> _What is being asked_: Omit each picture as you copy the entries exactly.

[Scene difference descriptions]
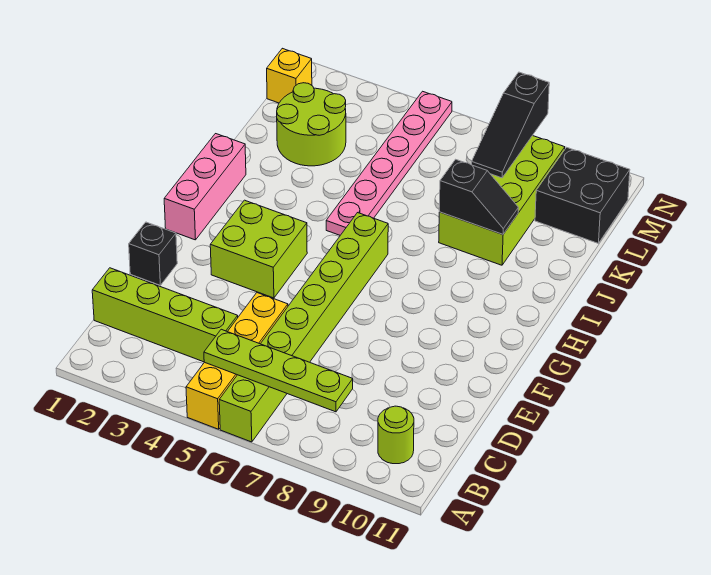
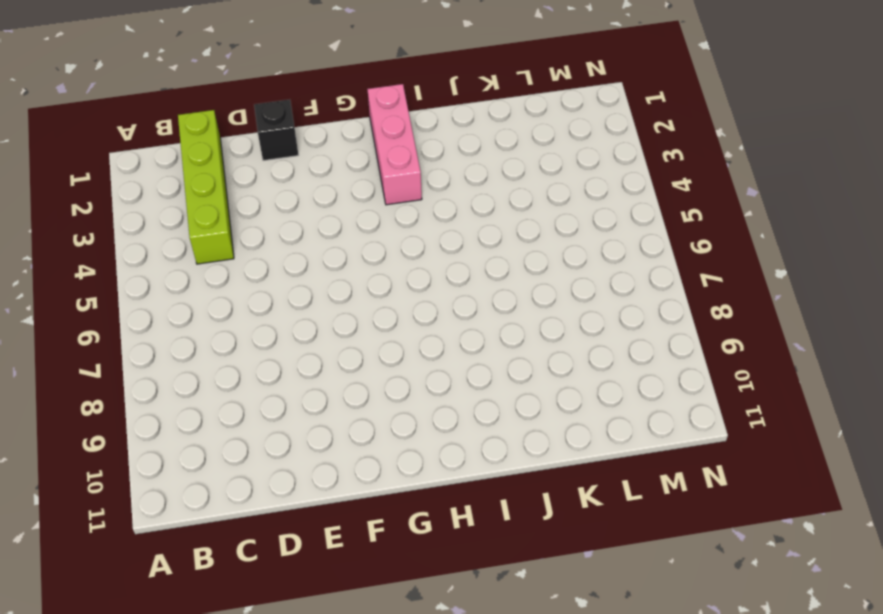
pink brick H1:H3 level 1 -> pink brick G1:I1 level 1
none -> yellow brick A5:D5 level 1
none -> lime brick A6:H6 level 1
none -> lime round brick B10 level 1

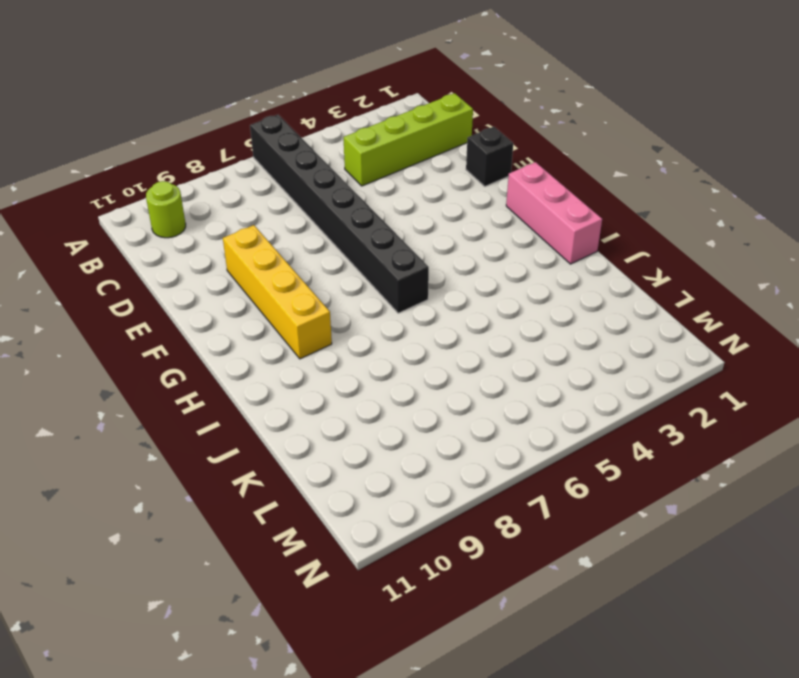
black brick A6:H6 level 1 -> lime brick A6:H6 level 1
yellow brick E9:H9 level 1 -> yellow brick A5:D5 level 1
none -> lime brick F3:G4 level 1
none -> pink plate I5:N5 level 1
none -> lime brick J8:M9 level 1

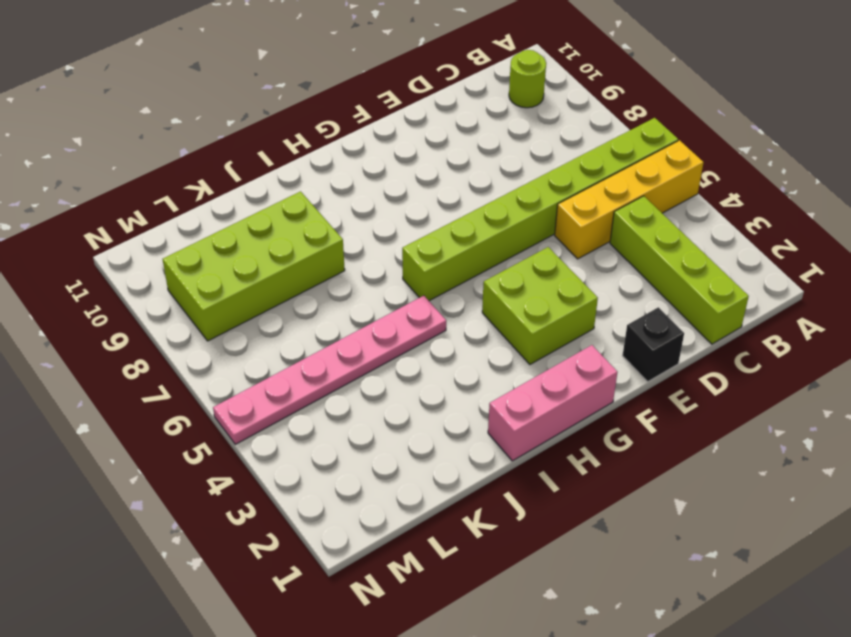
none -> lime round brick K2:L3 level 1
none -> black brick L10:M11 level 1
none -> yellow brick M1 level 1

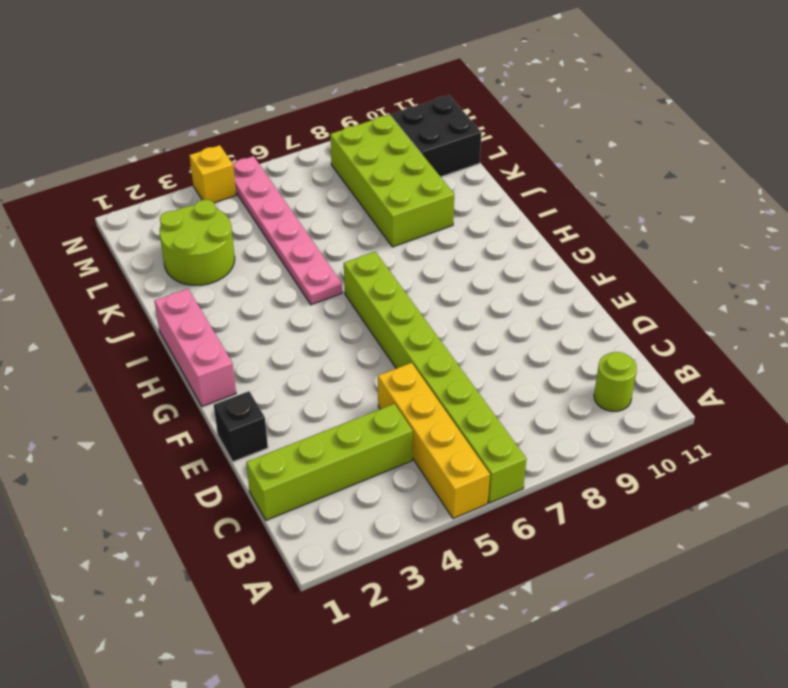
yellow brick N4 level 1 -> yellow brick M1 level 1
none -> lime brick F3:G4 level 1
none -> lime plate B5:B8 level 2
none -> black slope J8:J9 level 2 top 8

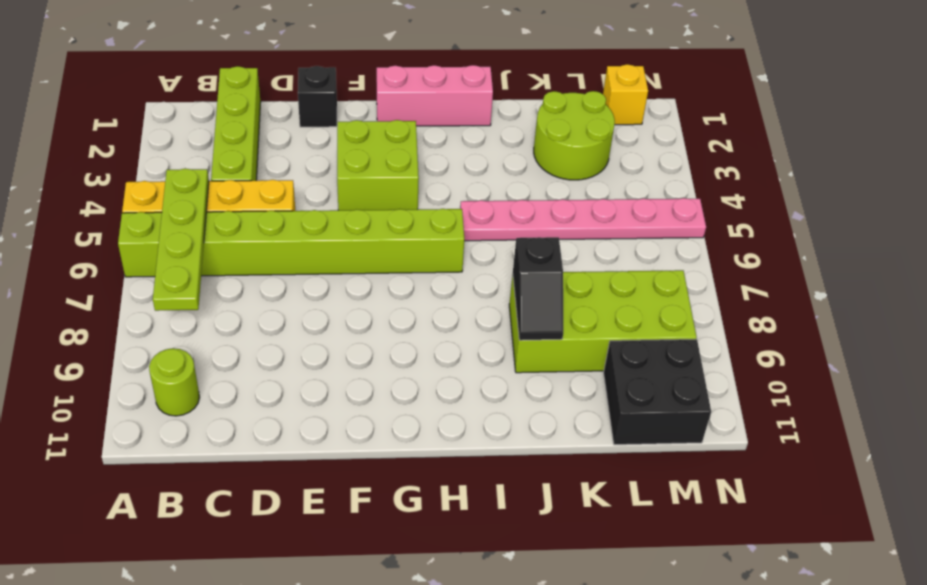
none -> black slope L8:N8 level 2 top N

> _Reply to the task_:
pink brick H1:H3 level 1 -> pink brick G1:I1 level 1
none -> yellow brick A5:D5 level 1
none -> lime brick A6:H6 level 1
none -> lime round brick B10 level 1

black brick A6:H6 level 1 -> lime brick A6:H6 level 1
yellow brick E9:H9 level 1 -> yellow brick A5:D5 level 1
none -> lime brick F3:G4 level 1
none -> pink plate I5:N5 level 1
none -> lime brick J8:M9 level 1

none -> lime round brick K2:L3 level 1
none -> black brick L10:M11 level 1
none -> yellow brick M1 level 1

yellow brick N4 level 1 -> yellow brick M1 level 1
none -> lime brick F3:G4 level 1
none -> lime plate B5:B8 level 2
none -> black slope J8:J9 level 2 top 8

none -> black slope L8:N8 level 2 top N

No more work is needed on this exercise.